• **Supplied data**:
|---|

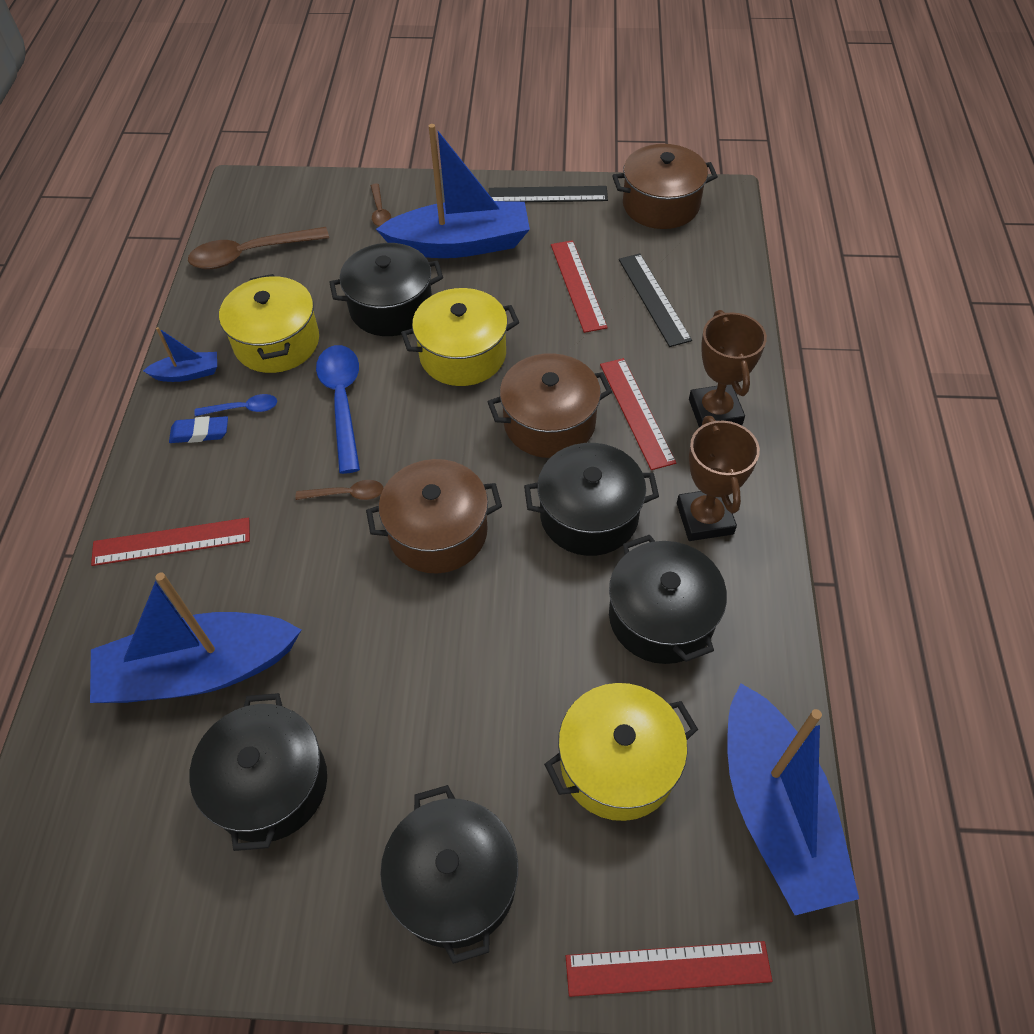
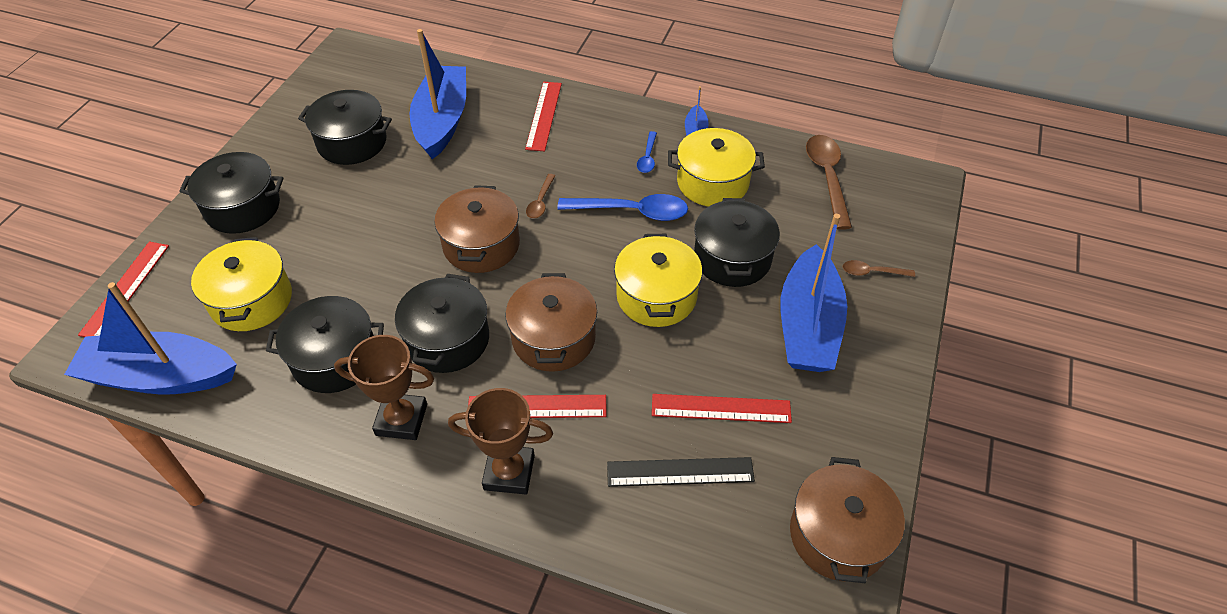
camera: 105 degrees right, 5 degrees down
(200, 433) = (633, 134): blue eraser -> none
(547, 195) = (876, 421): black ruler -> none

|---|

• **Exercise details**: The string "none" shows up in some lines of the listing. Copy each such line.

• **Exercise response**:
(200, 433) = (633, 134): blue eraser -> none
(547, 195) = (876, 421): black ruler -> none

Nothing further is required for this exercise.